Structured diff data:
☆ ☆ ☆
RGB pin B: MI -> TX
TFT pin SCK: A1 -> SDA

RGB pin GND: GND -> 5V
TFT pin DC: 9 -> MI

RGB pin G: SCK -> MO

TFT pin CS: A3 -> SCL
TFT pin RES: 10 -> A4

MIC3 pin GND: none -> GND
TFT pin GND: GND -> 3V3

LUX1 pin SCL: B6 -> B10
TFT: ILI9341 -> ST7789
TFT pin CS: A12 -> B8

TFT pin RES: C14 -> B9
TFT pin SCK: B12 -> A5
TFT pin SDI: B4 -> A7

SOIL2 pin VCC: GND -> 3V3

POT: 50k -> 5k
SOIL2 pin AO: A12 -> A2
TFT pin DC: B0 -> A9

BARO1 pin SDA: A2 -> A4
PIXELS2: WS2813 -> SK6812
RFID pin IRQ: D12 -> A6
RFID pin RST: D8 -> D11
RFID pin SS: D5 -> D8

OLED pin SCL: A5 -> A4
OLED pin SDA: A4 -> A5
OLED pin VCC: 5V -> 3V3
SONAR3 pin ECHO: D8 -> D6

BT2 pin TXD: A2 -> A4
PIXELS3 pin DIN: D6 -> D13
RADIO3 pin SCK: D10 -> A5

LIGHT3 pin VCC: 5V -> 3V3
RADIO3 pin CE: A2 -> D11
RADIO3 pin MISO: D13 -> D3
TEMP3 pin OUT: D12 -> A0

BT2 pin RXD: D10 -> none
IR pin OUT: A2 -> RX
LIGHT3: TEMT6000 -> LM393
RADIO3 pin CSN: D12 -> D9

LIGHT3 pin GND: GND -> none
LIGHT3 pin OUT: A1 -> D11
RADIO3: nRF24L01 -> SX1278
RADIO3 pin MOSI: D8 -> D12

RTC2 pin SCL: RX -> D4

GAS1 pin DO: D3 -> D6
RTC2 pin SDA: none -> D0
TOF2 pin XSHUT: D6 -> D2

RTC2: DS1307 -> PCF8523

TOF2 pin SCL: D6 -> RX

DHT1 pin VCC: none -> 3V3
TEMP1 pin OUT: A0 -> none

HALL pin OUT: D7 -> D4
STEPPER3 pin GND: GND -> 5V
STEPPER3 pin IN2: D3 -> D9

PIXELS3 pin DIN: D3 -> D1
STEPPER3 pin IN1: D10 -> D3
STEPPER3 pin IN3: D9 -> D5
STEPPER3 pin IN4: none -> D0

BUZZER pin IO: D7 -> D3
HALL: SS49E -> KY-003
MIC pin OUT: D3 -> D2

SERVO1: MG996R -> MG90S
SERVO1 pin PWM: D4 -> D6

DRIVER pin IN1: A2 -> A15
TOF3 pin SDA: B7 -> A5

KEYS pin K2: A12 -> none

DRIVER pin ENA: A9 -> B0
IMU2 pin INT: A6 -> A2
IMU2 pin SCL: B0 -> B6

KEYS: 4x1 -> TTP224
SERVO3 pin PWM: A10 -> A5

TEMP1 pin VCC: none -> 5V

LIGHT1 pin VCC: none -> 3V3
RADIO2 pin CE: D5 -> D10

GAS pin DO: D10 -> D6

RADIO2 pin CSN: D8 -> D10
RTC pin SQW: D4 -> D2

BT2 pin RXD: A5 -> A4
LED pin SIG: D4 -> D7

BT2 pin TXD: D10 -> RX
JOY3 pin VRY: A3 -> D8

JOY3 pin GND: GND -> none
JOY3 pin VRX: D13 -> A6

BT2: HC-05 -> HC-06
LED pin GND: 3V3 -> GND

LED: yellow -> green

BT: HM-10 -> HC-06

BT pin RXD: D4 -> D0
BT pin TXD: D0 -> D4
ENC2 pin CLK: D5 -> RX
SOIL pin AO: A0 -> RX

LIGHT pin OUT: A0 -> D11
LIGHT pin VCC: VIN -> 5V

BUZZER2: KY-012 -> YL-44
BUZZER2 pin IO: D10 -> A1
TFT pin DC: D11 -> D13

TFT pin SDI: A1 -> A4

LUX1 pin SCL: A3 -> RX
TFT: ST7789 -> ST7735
☆ ☆ ☆
● Exercise goal
Every entry must be output again, exactly as written above.

● Task answer
RGB pin B: MI -> TX
TFT pin SCK: A1 -> SDA

RGB pin GND: GND -> 5V
TFT pin DC: 9 -> MI

RGB pin G: SCK -> MO

TFT pin CS: A3 -> SCL
TFT pin RES: 10 -> A4

MIC3 pin GND: none -> GND
TFT pin GND: GND -> 3V3

LUX1 pin SCL: B6 -> B10
TFT: ILI9341 -> ST7789
TFT pin CS: A12 -> B8

TFT pin RES: C14 -> B9
TFT pin SCK: B12 -> A5
TFT pin SDI: B4 -> A7

SOIL2 pin VCC: GND -> 3V3

POT: 50k -> 5k
SOIL2 pin AO: A12 -> A2
TFT pin DC: B0 -> A9

BARO1 pin SDA: A2 -> A4
PIXELS2: WS2813 -> SK6812
RFID pin IRQ: D12 -> A6
RFID pin RST: D8 -> D11
RFID pin SS: D5 -> D8

OLED pin SCL: A5 -> A4
OLED pin SDA: A4 -> A5
OLED pin VCC: 5V -> 3V3
SONAR3 pin ECHO: D8 -> D6

BT2 pin TXD: A2 -> A4
PIXELS3 pin DIN: D6 -> D13
RADIO3 pin SCK: D10 -> A5

LIGHT3 pin VCC: 5V -> 3V3
RADIO3 pin CE: A2 -> D11
RADIO3 pin MISO: D13 -> D3
TEMP3 pin OUT: D12 -> A0

BT2 pin RXD: D10 -> none
IR pin OUT: A2 -> RX
LIGHT3: TEMT6000 -> LM393
RADIO3 pin CSN: D12 -> D9

LIGHT3 pin GND: GND -> none
LIGHT3 pin OUT: A1 -> D11
RADIO3: nRF24L01 -> SX1278
RADIO3 pin MOSI: D8 -> D12

RTC2 pin SCL: RX -> D4

GAS1 pin DO: D3 -> D6
RTC2 pin SDA: none -> D0
TOF2 pin XSHUT: D6 -> D2

RTC2: DS1307 -> PCF8523

TOF2 pin SCL: D6 -> RX

DHT1 pin VCC: none -> 3V3
TEMP1 pin OUT: A0 -> none

HALL pin OUT: D7 -> D4
STEPPER3 pin GND: GND -> 5V
STEPPER3 pin IN2: D3 -> D9

PIXELS3 pin DIN: D3 -> D1
STEPPER3 pin IN1: D10 -> D3
STEPPER3 pin IN3: D9 -> D5
STEPPER3 pin IN4: none -> D0

BUZZER pin IO: D7 -> D3
HALL: SS49E -> KY-003
MIC pin OUT: D3 -> D2

SERVO1: MG996R -> MG90S
SERVO1 pin PWM: D4 -> D6

DRIVER pin IN1: A2 -> A15
TOF3 pin SDA: B7 -> A5

KEYS pin K2: A12 -> none

DRIVER pin ENA: A9 -> B0
IMU2 pin INT: A6 -> A2
IMU2 pin SCL: B0 -> B6

KEYS: 4x1 -> TTP224
SERVO3 pin PWM: A10 -> A5

TEMP1 pin VCC: none -> 5V

LIGHT1 pin VCC: none -> 3V3
RADIO2 pin CE: D5 -> D10

GAS pin DO: D10 -> D6

RADIO2 pin CSN: D8 -> D10
RTC pin SQW: D4 -> D2

BT2 pin RXD: A5 -> A4
LED pin SIG: D4 -> D7

BT2 pin TXD: D10 -> RX
JOY3 pin VRY: A3 -> D8

JOY3 pin GND: GND -> none
JOY3 pin VRX: D13 -> A6

BT2: HC-05 -> HC-06
LED pin GND: 3V3 -> GND

LED: yellow -> green

BT: HM-10 -> HC-06

BT pin RXD: D4 -> D0
BT pin TXD: D0 -> D4
ENC2 pin CLK: D5 -> RX
SOIL pin AO: A0 -> RX

LIGHT pin OUT: A0 -> D11
LIGHT pin VCC: VIN -> 5V

BUZZER2: KY-012 -> YL-44
BUZZER2 pin IO: D10 -> A1
TFT pin DC: D11 -> D13

TFT pin SDI: A1 -> A4

LUX1 pin SCL: A3 -> RX
TFT: ST7789 -> ST7735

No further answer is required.